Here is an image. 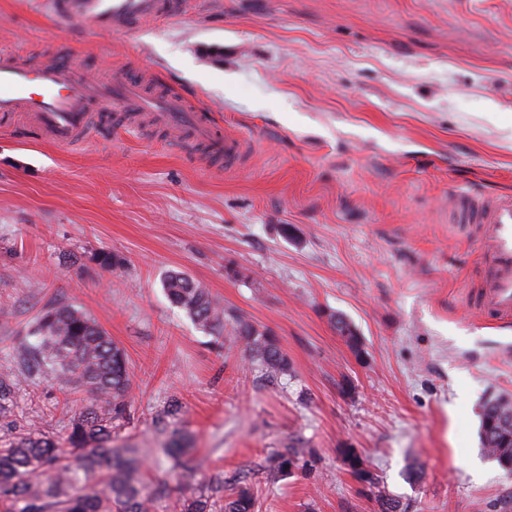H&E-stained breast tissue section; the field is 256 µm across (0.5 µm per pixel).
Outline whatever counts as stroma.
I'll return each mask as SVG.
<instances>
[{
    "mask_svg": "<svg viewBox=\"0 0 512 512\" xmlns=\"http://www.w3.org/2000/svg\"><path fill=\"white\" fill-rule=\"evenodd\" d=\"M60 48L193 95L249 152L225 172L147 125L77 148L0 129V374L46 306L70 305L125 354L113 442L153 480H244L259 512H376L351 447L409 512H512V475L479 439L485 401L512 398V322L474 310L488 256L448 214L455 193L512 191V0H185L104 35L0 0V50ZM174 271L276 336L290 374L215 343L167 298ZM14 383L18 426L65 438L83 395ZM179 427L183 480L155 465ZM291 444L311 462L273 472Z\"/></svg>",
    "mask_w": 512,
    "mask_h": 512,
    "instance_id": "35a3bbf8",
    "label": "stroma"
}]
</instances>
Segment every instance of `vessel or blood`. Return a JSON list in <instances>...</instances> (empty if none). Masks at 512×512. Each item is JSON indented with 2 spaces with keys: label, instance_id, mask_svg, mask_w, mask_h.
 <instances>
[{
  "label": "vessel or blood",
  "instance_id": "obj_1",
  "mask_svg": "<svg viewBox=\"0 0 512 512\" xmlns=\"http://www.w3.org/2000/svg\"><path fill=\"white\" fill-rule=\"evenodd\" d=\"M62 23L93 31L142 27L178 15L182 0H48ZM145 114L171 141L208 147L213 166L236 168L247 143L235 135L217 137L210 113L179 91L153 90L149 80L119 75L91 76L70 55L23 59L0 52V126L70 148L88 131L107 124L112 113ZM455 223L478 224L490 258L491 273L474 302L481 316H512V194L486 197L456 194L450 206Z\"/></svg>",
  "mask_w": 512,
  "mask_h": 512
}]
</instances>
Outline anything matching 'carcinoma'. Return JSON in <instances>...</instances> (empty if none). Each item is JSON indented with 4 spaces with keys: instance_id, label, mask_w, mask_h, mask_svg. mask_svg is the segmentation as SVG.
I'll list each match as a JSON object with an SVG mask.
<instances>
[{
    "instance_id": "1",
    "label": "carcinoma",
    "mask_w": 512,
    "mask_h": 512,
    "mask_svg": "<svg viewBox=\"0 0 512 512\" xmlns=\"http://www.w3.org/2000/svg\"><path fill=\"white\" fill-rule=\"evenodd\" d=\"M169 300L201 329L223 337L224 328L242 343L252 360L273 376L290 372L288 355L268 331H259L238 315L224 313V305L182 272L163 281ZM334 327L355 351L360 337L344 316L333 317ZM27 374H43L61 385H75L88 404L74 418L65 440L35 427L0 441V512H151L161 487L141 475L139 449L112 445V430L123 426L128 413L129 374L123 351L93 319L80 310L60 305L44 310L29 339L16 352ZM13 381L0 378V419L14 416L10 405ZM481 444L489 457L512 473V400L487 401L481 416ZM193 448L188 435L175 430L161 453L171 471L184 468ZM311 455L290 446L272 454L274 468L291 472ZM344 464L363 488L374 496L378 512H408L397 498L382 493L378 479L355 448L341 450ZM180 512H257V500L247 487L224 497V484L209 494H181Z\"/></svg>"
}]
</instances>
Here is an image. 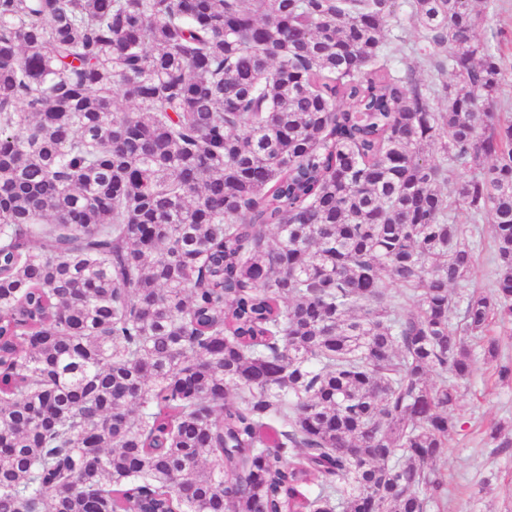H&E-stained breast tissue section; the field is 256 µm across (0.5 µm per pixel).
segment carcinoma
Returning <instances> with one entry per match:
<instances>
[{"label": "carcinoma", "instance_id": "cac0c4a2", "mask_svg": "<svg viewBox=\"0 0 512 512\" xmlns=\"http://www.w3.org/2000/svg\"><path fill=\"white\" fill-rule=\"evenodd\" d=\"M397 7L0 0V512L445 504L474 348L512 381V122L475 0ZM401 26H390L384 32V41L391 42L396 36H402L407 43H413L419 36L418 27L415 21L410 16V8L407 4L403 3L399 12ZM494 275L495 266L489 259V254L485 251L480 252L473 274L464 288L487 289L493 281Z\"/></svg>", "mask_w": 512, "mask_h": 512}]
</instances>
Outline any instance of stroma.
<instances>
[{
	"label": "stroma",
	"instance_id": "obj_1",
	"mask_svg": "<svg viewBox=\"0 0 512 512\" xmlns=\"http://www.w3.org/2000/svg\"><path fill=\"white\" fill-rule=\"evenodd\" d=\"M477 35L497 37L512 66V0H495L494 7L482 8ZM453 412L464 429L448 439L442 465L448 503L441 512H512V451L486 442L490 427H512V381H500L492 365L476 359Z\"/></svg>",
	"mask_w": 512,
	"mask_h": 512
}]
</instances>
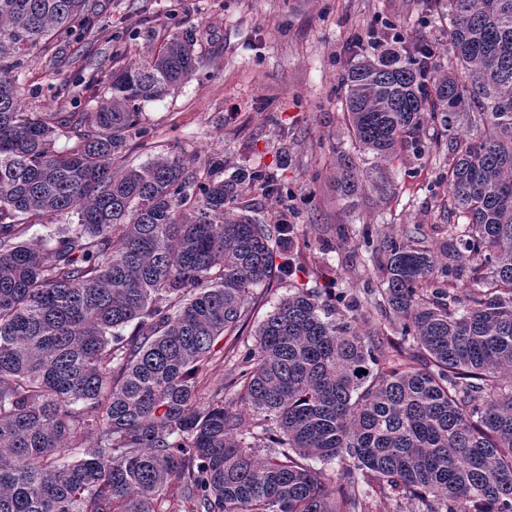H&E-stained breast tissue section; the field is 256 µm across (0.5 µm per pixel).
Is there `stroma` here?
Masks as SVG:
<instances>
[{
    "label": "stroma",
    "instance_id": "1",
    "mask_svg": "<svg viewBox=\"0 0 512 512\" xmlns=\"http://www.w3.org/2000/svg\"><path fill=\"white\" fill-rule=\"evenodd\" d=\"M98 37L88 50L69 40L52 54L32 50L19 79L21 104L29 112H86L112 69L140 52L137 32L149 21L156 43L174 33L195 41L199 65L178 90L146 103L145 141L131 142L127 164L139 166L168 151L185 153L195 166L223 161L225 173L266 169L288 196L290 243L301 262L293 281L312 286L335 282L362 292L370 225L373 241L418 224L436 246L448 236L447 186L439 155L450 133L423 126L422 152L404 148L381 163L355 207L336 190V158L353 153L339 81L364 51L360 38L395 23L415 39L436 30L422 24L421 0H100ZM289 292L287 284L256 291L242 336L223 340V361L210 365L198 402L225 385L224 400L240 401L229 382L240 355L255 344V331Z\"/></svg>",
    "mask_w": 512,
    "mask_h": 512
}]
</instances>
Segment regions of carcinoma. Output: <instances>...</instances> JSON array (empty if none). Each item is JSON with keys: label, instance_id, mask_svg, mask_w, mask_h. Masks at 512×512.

+===+

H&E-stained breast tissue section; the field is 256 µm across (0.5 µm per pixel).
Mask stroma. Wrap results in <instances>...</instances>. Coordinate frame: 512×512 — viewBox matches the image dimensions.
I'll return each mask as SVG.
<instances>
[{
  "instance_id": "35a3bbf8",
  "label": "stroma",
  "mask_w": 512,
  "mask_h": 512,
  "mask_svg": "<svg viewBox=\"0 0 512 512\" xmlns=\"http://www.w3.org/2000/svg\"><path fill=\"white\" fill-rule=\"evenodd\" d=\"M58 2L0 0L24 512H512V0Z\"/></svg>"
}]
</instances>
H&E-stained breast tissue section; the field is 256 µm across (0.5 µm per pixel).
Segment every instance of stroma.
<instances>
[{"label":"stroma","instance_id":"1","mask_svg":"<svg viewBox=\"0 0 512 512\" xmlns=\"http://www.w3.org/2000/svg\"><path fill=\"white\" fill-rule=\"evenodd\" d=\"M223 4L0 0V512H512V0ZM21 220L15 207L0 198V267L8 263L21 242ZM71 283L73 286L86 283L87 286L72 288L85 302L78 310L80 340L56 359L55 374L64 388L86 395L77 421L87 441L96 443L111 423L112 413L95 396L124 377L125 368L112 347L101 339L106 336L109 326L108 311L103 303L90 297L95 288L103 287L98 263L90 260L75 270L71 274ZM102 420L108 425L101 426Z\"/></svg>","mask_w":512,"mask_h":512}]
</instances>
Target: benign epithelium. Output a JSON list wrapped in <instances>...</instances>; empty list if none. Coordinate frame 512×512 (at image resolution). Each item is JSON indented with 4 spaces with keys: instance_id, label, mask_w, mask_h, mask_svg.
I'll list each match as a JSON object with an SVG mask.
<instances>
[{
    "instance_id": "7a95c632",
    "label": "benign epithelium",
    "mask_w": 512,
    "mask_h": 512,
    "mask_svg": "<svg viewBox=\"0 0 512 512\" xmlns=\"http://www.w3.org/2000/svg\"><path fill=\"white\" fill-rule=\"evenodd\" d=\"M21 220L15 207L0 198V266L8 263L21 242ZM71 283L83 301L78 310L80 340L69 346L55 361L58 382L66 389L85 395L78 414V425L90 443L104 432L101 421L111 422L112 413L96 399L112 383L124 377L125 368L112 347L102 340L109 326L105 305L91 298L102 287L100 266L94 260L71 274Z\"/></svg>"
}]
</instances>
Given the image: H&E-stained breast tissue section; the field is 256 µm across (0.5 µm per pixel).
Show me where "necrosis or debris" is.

+===+

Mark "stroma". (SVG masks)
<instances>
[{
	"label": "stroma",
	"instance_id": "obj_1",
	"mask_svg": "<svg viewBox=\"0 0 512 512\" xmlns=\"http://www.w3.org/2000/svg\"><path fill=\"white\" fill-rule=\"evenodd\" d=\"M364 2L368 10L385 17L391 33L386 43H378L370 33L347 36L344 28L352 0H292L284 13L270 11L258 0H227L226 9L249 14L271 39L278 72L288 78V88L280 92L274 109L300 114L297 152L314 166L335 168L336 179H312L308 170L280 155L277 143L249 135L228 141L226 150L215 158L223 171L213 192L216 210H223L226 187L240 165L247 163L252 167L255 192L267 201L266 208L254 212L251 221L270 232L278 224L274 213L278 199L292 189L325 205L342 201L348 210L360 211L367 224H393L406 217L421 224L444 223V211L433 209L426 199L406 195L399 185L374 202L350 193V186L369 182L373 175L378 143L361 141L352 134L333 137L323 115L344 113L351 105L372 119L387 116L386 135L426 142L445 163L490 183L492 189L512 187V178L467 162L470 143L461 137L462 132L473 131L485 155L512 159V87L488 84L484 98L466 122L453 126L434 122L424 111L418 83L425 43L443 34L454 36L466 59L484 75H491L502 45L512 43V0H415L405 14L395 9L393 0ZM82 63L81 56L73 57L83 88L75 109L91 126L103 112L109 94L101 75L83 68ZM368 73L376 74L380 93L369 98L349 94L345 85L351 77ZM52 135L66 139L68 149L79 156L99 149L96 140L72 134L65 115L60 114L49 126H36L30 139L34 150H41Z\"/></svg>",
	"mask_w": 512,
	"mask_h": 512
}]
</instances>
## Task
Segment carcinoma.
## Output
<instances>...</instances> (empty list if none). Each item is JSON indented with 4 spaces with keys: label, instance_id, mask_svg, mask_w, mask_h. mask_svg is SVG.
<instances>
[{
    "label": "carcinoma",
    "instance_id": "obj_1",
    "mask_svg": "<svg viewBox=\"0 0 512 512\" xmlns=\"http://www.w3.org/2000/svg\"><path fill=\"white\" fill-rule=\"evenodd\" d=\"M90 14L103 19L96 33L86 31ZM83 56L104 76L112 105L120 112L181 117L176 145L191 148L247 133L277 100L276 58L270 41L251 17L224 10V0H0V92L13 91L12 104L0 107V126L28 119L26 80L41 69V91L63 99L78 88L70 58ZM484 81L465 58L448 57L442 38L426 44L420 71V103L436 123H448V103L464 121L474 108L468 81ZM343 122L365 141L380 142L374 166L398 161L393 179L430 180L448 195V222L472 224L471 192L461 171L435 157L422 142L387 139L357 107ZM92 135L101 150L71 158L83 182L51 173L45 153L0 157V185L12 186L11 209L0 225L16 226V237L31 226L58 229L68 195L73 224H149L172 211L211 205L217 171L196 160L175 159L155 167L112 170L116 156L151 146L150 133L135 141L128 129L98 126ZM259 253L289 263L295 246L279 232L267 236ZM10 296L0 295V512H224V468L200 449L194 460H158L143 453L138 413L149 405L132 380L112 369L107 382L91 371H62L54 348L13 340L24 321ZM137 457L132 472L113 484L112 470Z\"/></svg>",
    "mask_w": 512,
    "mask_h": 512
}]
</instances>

+===+

▶ _Objective_: Reproduce, without alteration, solely the lines beginning at the line that includes "Target: benign epithelium." and ending at the line that includes "Show me where", both lines included.

▶ _Correct response_:
Target: benign epithelium. Output a JSON list wrapped in <instances>...</instances>; empty list if none. Coordinate frame 512×512 (at image resolution). Each item is JSON indented with 4 spaces with keys: instance_id, label, mask_w, mask_h, mask_svg.
I'll list each match as a JSON object with an SVG mask.
<instances>
[{
    "instance_id": "7a95c632",
    "label": "benign epithelium",
    "mask_w": 512,
    "mask_h": 512,
    "mask_svg": "<svg viewBox=\"0 0 512 512\" xmlns=\"http://www.w3.org/2000/svg\"><path fill=\"white\" fill-rule=\"evenodd\" d=\"M21 220L15 207L0 198V266L8 263L21 242ZM71 283L83 301L78 310L80 340L69 346L55 361L58 382L66 389L85 395L78 414V425L90 443L104 432L101 421L111 422L112 413L96 399L112 383L124 377L125 368L112 347L102 340L109 326L105 305L91 298L102 287L100 266L94 260L71 274Z\"/></svg>"
}]
</instances>
Given the image: H&E-stained breast tissue section; the field is 256 µm across (0.5 µm per pixel).
Show me where "necrosis or debris" is.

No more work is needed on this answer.